Wherever a line in the records contains the word "degrees", return that line.

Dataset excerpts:
↓↓↓

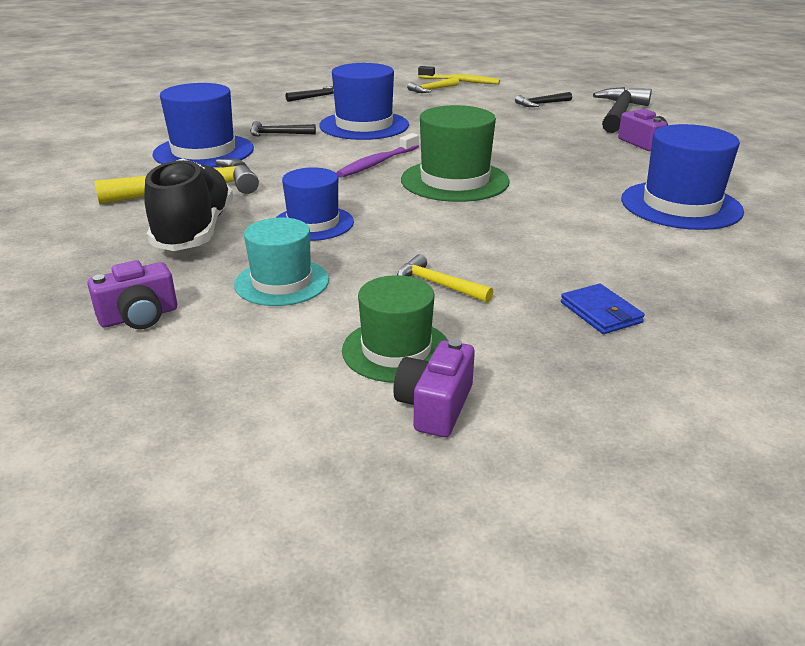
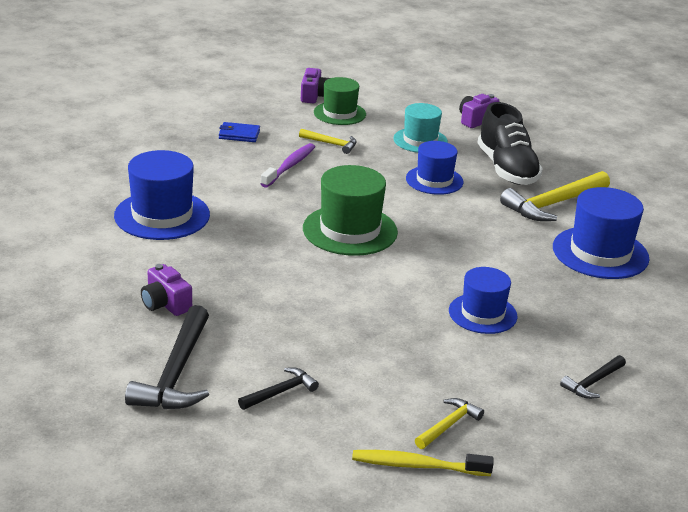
camera: 165 degrees right, 0 degrees up
(278, 134) = (560, 288): black hammer -> none
(364, 125) = (482, 313): blue hat -> blue hat, size x0.66
(377, 163) = (429, 248): purple toothbrush -> purple toothbrush (289, 166)
(600, 313) = (239, 134): blue wallet -> blue wallet turned 45 degrees counterclockwise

↑↑↑

**Answer for this exercise:**
camera: 165 degrees right, 0 degrees up
(600, 313) = (239, 134): blue wallet -> blue wallet turned 45 degrees counterclockwise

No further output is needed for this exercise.